-- Opening Marker --

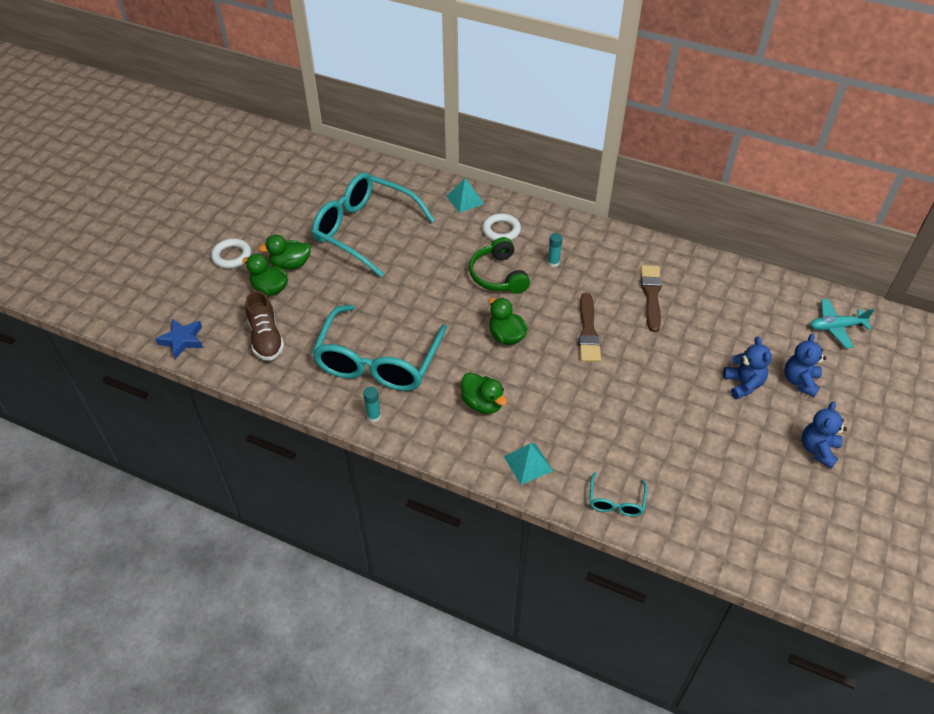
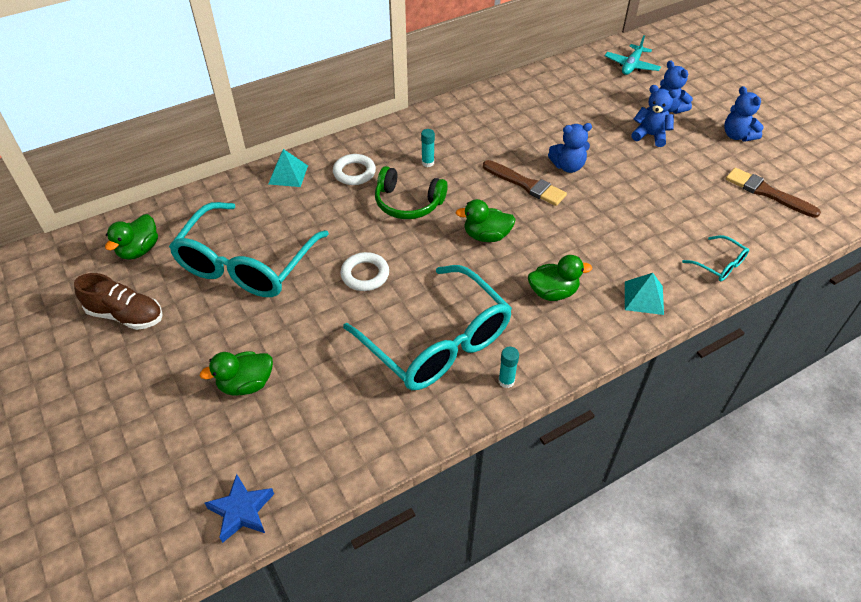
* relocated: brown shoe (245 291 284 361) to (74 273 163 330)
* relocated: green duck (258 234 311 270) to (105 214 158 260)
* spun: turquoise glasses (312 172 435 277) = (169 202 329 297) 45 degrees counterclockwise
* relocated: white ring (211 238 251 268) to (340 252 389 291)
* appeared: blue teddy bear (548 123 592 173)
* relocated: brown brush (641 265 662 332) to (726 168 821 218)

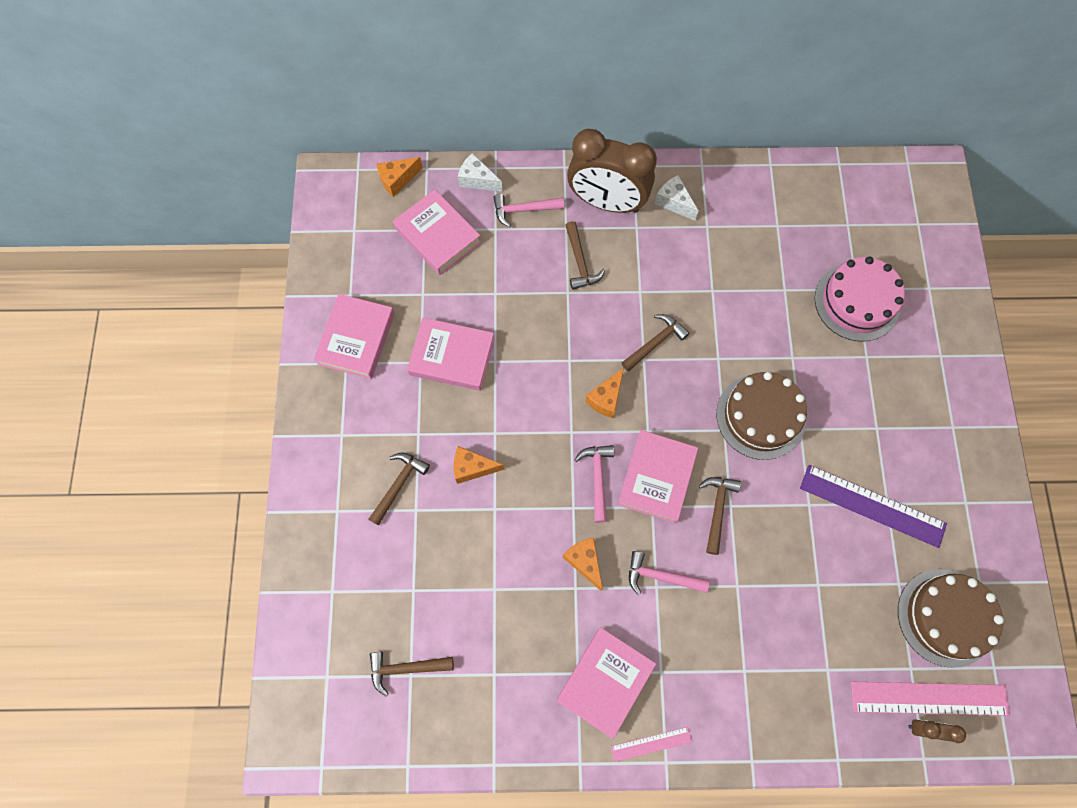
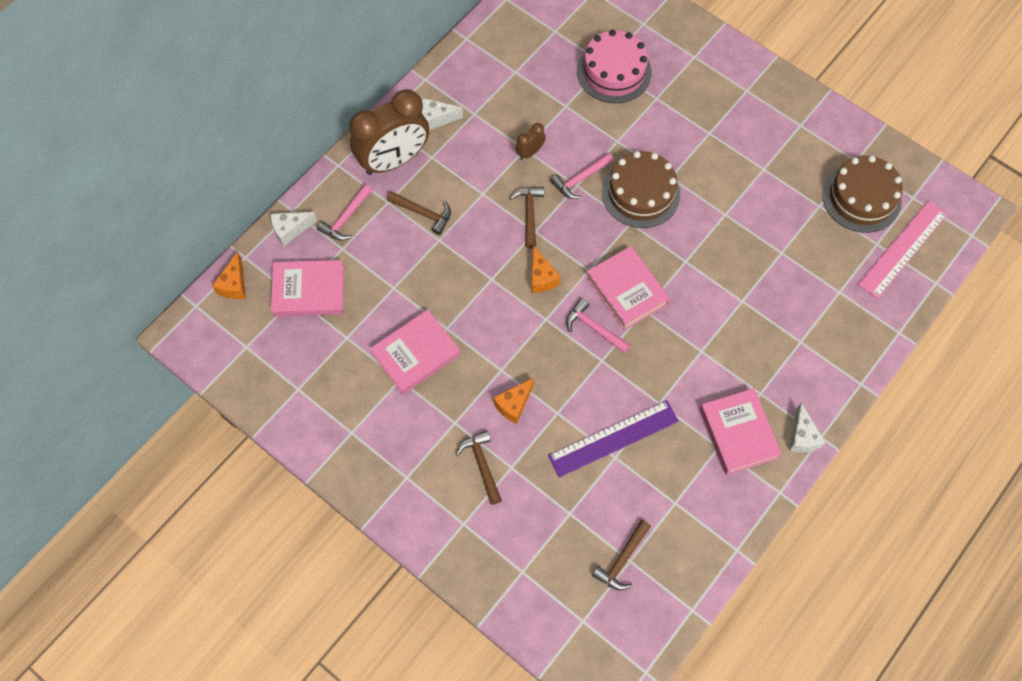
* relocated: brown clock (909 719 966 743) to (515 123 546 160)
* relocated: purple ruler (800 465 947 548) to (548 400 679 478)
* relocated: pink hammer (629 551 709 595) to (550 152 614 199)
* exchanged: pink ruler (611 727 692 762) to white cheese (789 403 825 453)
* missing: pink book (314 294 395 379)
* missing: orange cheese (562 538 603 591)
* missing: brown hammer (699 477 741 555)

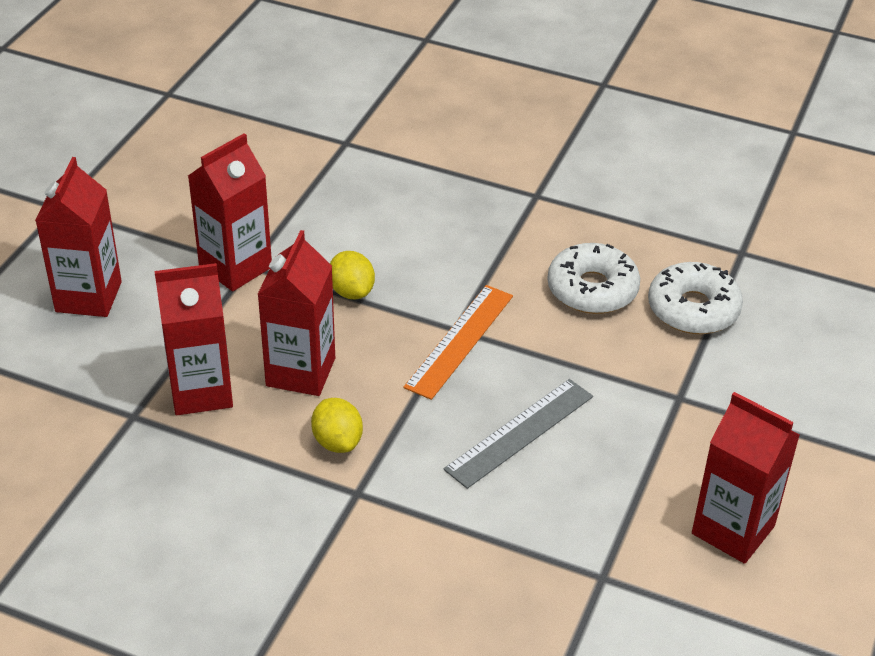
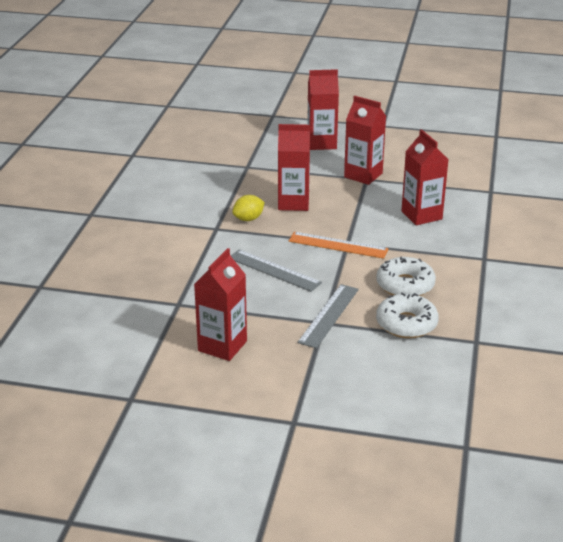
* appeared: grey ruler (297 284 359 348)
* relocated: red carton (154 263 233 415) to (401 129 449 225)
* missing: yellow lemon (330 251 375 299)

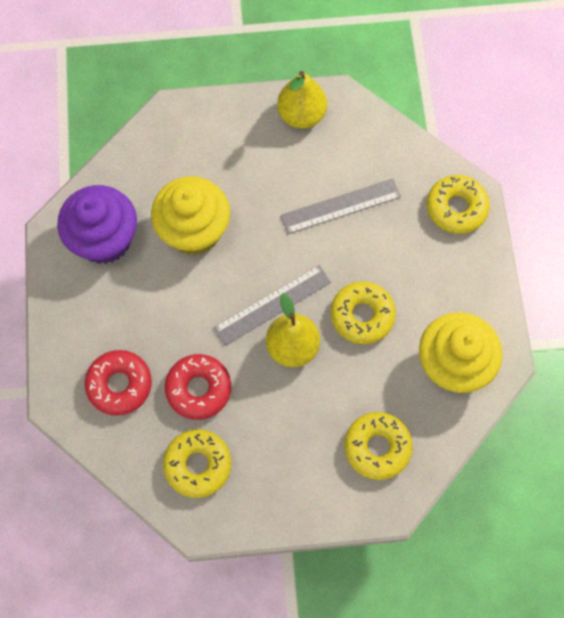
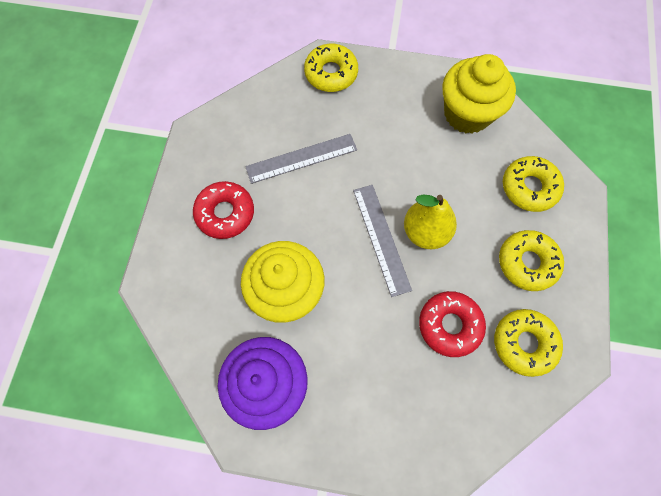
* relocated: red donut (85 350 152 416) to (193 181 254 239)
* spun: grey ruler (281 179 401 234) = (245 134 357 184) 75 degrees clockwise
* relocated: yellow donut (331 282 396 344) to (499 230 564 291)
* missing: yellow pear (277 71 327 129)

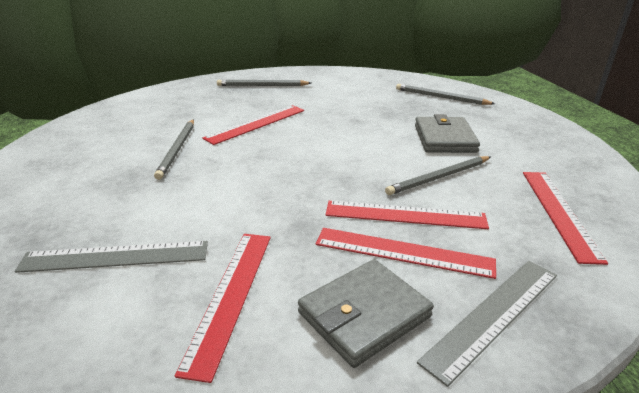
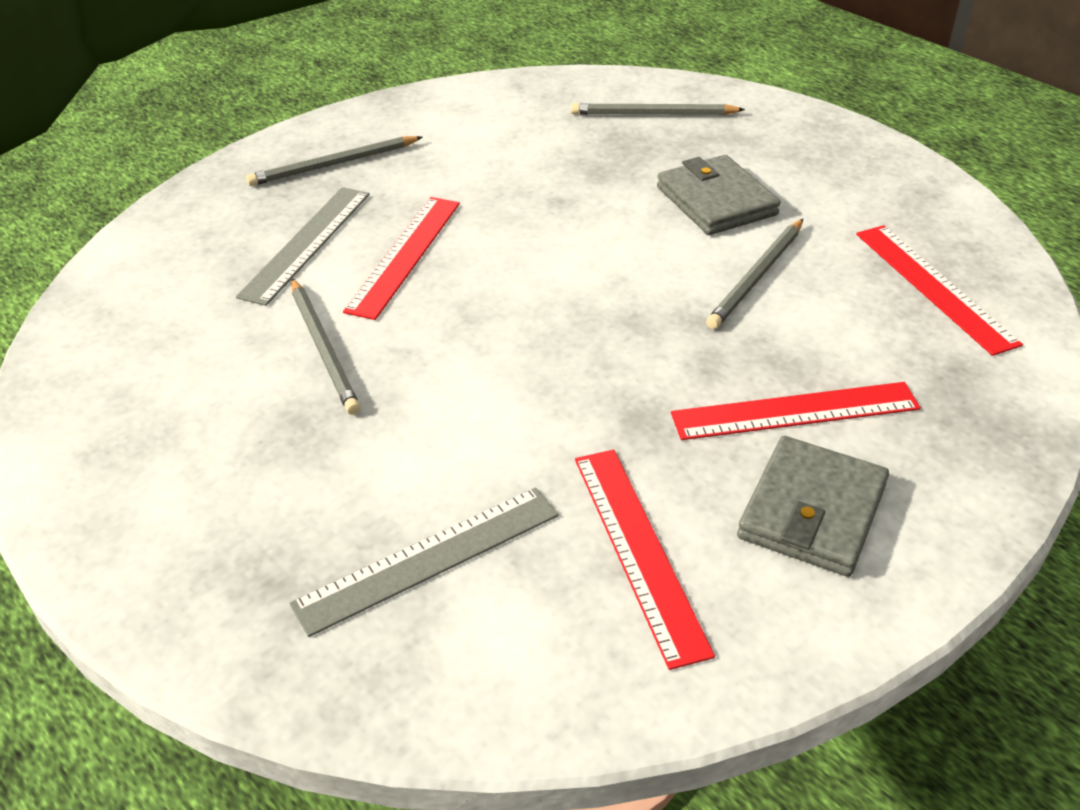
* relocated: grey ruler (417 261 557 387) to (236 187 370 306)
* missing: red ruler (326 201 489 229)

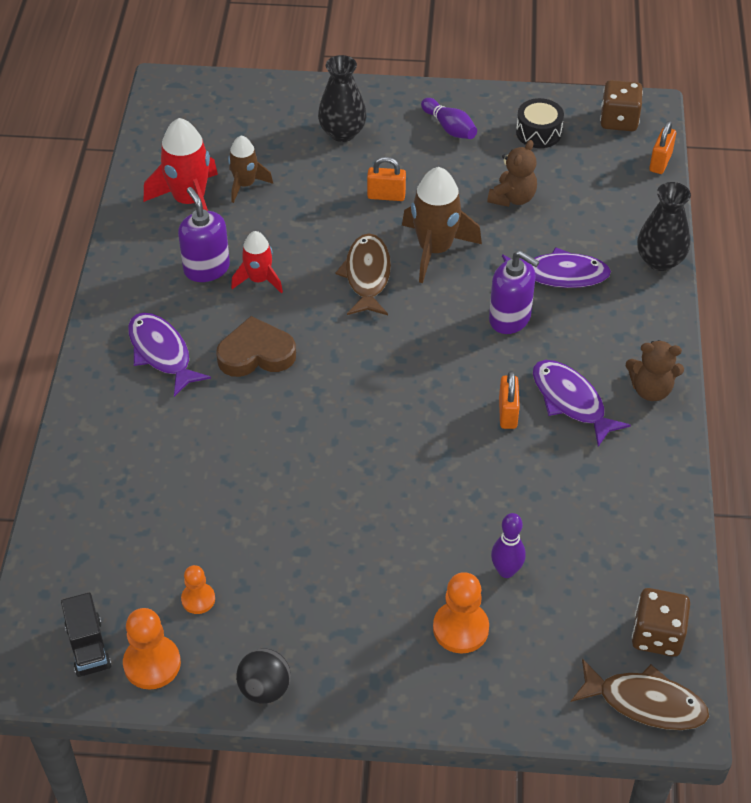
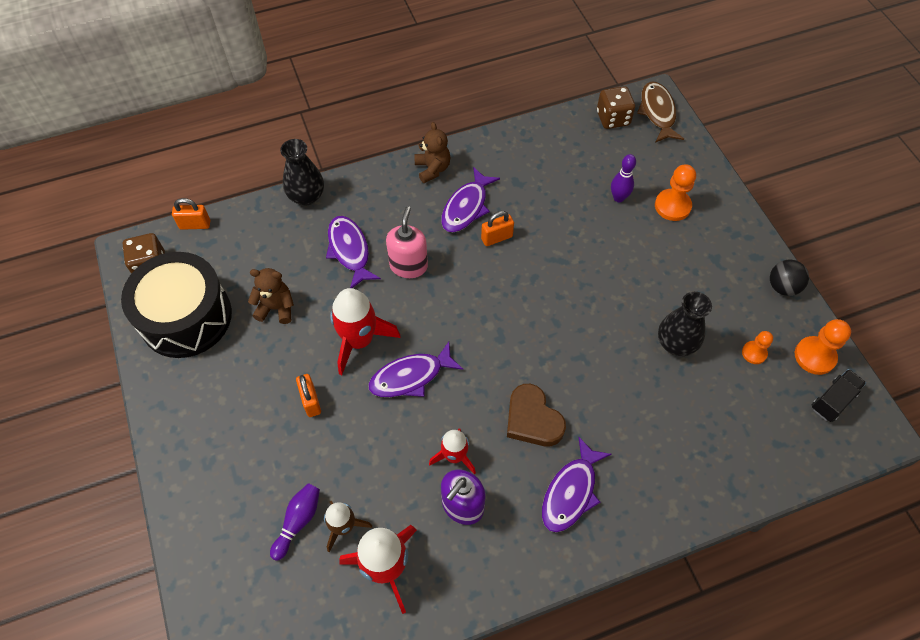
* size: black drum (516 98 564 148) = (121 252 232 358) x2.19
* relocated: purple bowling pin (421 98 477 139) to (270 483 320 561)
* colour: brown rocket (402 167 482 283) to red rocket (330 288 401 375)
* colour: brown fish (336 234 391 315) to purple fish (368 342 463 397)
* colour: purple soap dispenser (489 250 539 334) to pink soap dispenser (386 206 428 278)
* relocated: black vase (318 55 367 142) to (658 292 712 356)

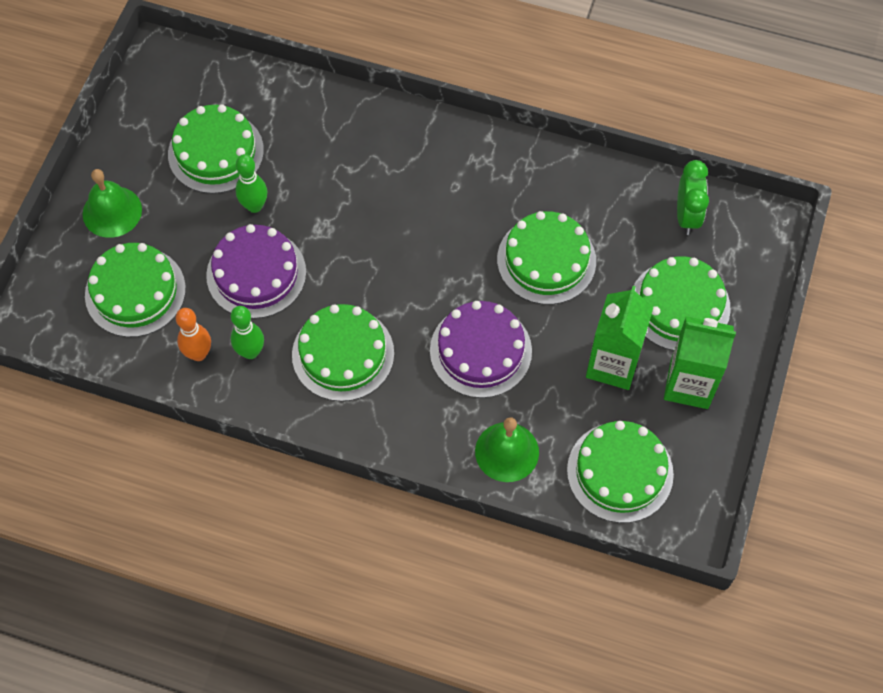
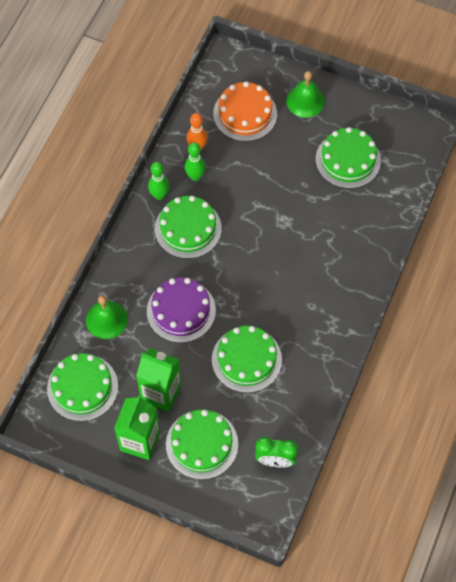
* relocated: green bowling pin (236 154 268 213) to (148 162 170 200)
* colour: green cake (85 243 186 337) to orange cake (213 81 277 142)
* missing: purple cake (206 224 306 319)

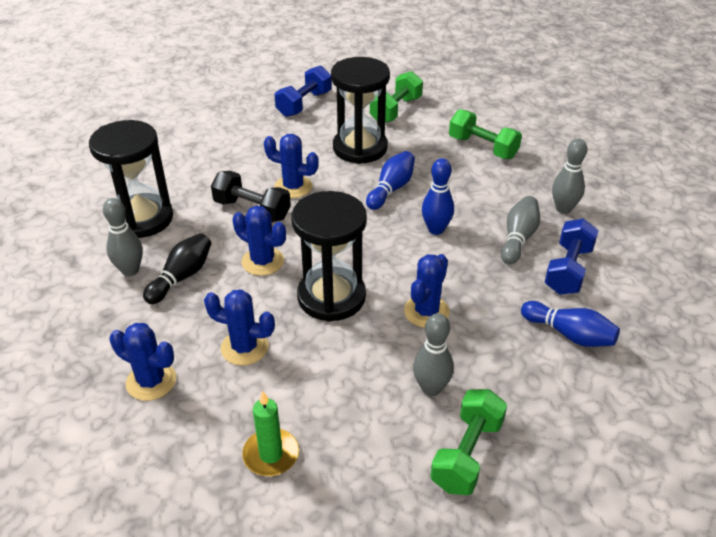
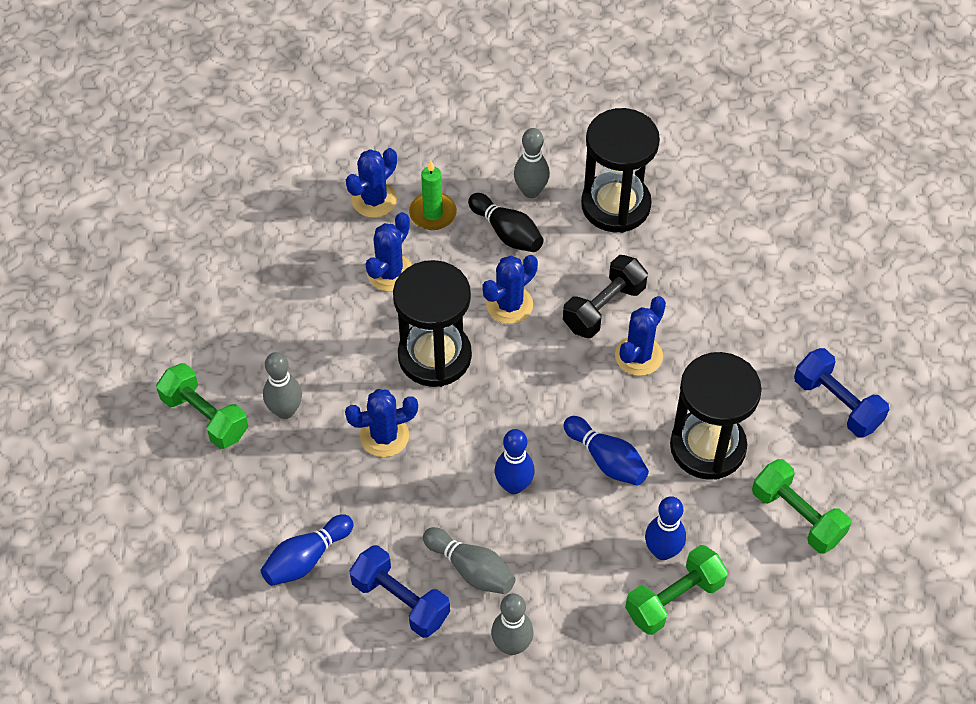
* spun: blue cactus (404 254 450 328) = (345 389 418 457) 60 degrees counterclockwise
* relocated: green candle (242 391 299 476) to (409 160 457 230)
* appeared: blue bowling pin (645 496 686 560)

-- Closing Marker --

* _Exercise prompt_: From the opening line of the entries above to the line containing "123 592 173)", please transcribe each line exactly, skipping every picture.

* _Solution below_:
* relocated: brown shoe (245 291 284 361) to (74 273 163 330)
* relocated: green duck (258 234 311 270) to (105 214 158 260)
* spun: turquoise glasses (312 172 435 277) = (169 202 329 297) 45 degrees counterclockwise
* relocated: white ring (211 238 251 268) to (340 252 389 291)
* appeared: blue teddy bear (548 123 592 173)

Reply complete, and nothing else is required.